■ **AIM**
Rewrite the listing below, renaming "center" to "midpoint" wherever it occurs and leaving all other text unchanged. Omit the pictures from your answer.

-- Start of SUPPLIED MATERIAL --

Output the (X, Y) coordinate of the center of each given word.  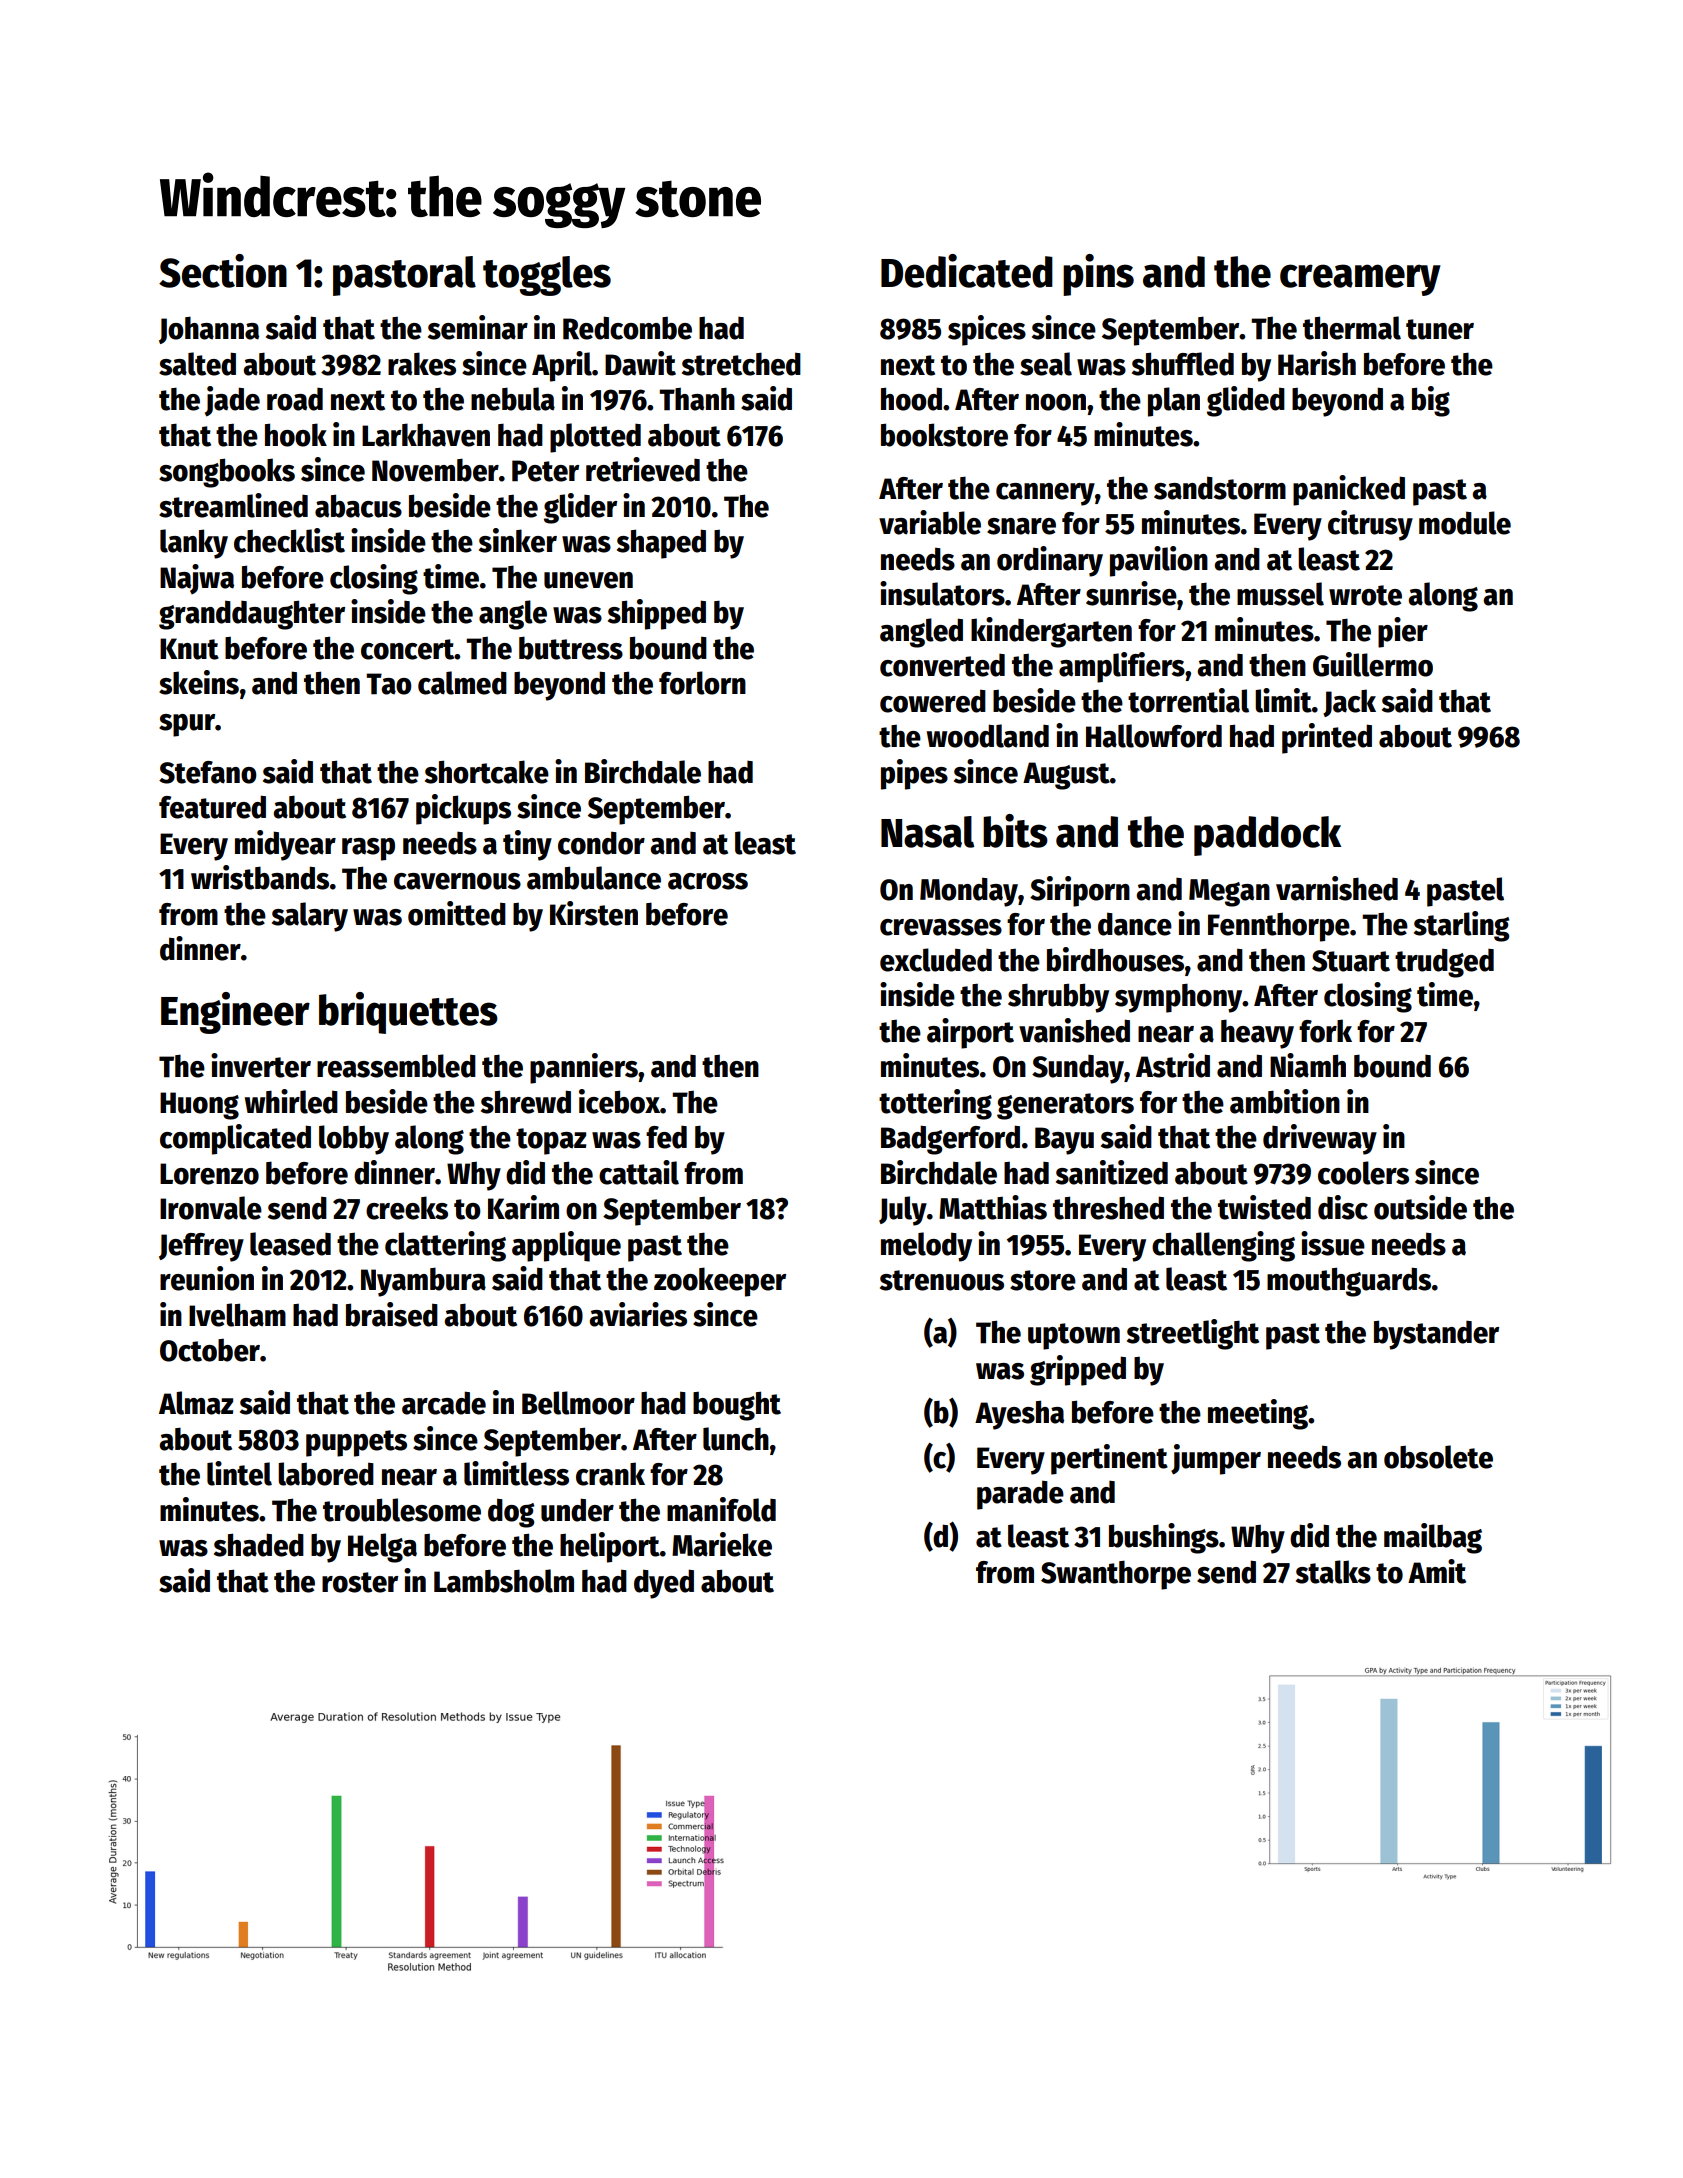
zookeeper (720, 1282)
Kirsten (594, 913)
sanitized (1112, 1172)
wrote (1365, 595)
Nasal (927, 832)
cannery (1045, 494)
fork (1325, 1031)
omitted (457, 913)
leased (290, 1244)
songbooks (227, 473)
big (1431, 401)
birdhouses (1115, 959)
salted (197, 364)
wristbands (260, 877)
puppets (356, 1443)
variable (930, 522)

-- End of SUPPLIED MATERIAL --

■ **OUTPUT FOR THIS TASK**
Output the (X, Y) coordinate of the midpoint of each given word.  
zookeeper (720, 1282)
Kirsten (594, 913)
sanitized (1112, 1172)
wrote (1365, 595)
Nasal (927, 832)
cannery (1045, 494)
fork (1325, 1031)
omitted (457, 913)
leased (290, 1244)
songbooks (227, 473)
big (1431, 401)
birdhouses (1115, 959)
salted (197, 364)
wristbands (260, 877)
puppets (356, 1443)
variable (930, 522)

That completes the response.